INSTRUCTION: Exclude all pictures from your copy of the data below, which should otherwise match exactly.
[[ EXERCISE MATERIAL open ]]
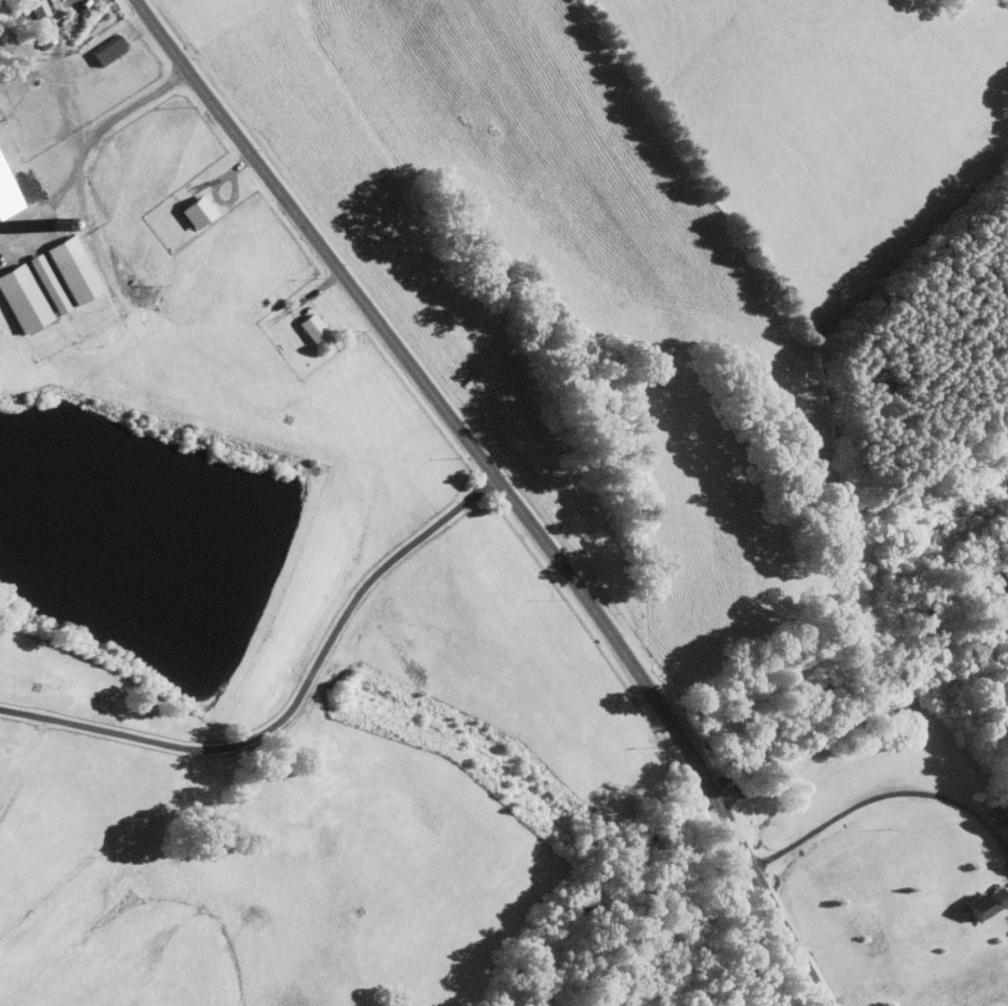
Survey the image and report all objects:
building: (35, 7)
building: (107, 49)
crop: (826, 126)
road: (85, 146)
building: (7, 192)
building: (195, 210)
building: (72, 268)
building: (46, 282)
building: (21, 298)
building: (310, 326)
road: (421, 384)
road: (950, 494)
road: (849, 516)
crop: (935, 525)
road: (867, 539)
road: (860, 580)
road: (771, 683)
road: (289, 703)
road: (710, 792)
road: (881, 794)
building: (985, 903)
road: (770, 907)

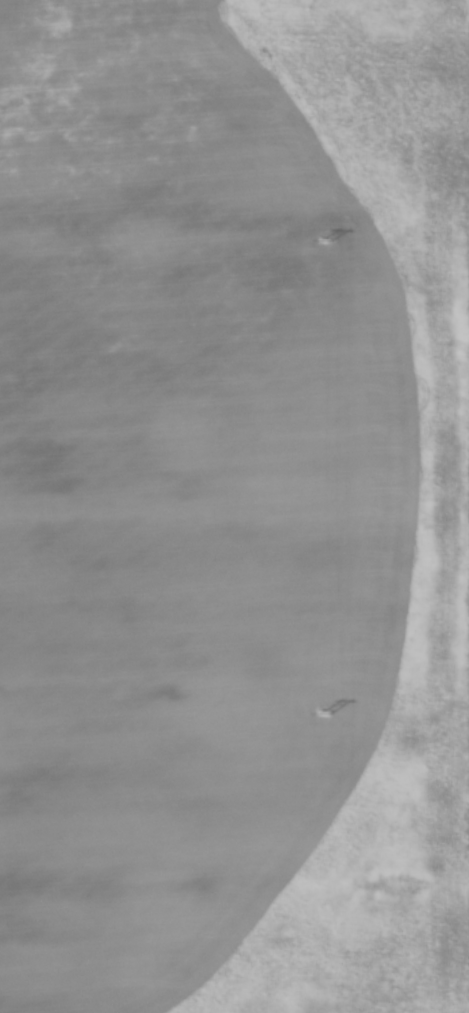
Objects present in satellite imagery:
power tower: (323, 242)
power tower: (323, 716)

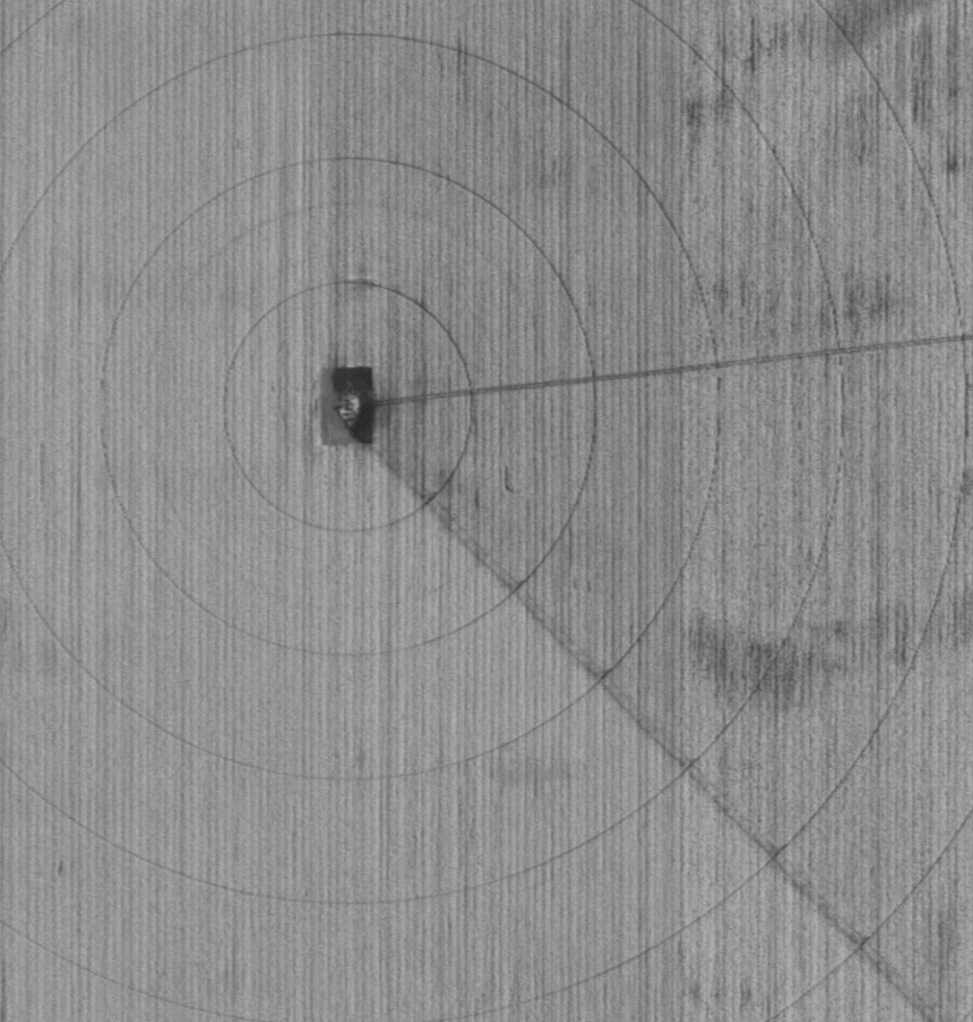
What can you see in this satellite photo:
[[ EXERCISE MATERIAL closed ]]
SOLUTION FOR THIS EXERCISE:
Survey the image and report all objects:
building: (35, 7)
building: (107, 49)
crop: (826, 126)
road: (85, 146)
building: (7, 192)
building: (195, 210)
building: (72, 268)
building: (46, 282)
building: (21, 298)
building: (310, 326)
road: (421, 384)
road: (950, 494)
road: (849, 516)
crop: (935, 525)
road: (867, 539)
road: (860, 580)
road: (771, 683)
road: (289, 703)
road: (710, 792)
road: (881, 794)
building: (985, 903)
road: (770, 907)

Objects present in satellite imagery:
power tower: (323, 242)
power tower: (323, 716)

What can you see in this satellite photo:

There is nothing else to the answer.